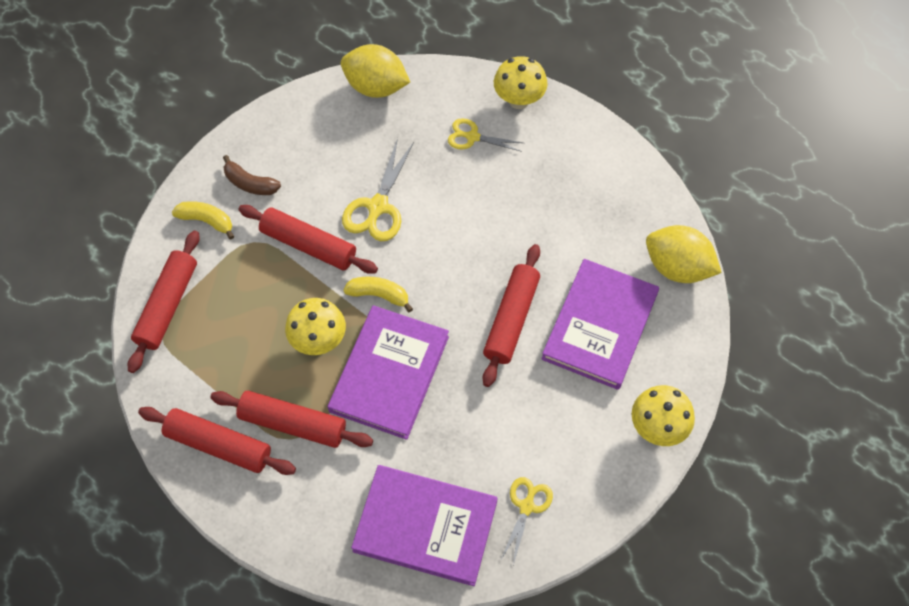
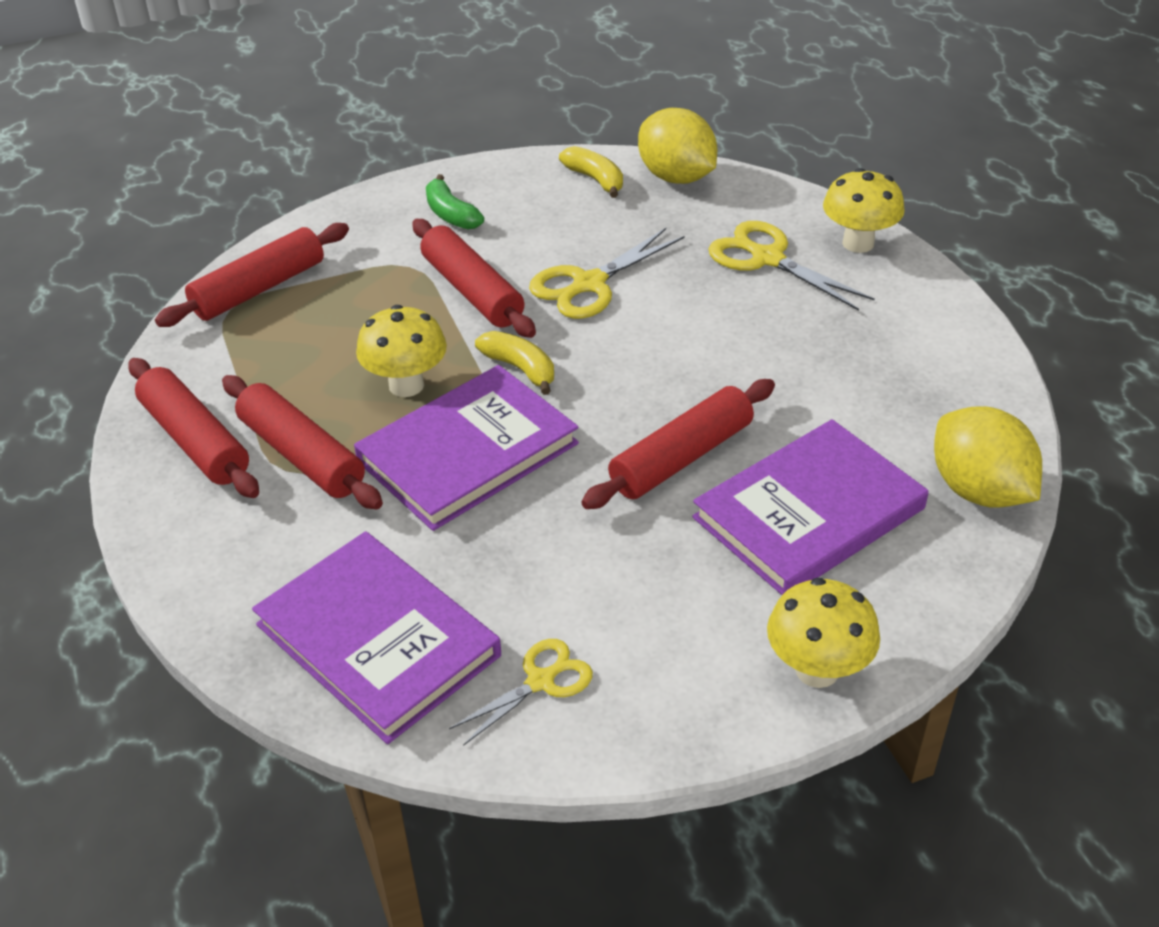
camera: 30 degrees right, 20 degrees down
(206, 221) = (371, 230): yellow banana -> yellow banana (595, 179)
(250, 183) = (451, 214): brown banana -> green banana
(472, 137) = (767, 258): yellow scissors -> yellow scissors, size x1.55

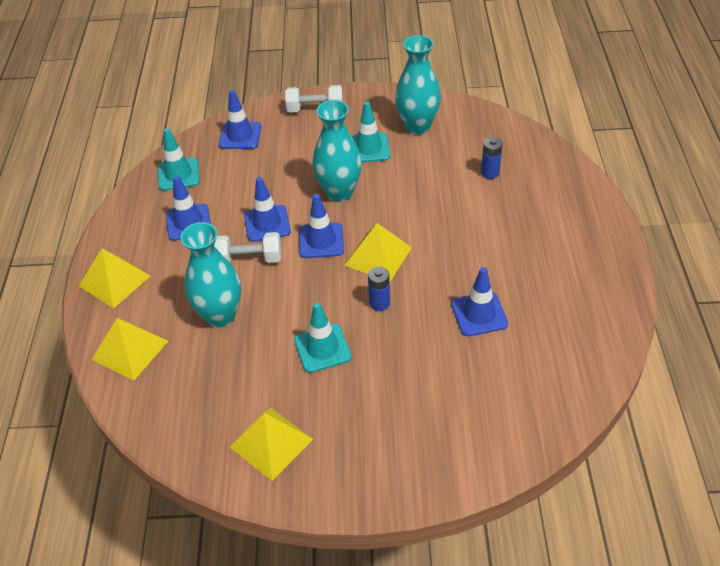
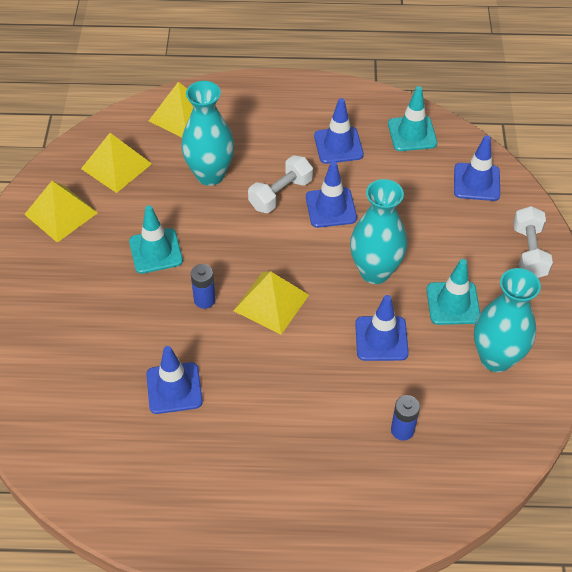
camera: 90 degrees right, 5 degrees up
(114, 281) = (266, 98): yellow pyramid -> yellow pyramid (116, 166)
(249, 259) = (280, 194): white dumbbell -> white dumbbell turned 45 degrees clockwise
(321, 240) = (300, 253): blue traffic cone -> blue traffic cone (381, 338)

————————

▶ [TASK DETAILS]
Return all lines in the entries above that carry the word "right".

▶ [RESPONSE TO THE EXERCISE]
camera: 30 degrees right, 20 degrees down
camera: 90 degrees right, 5 degrees up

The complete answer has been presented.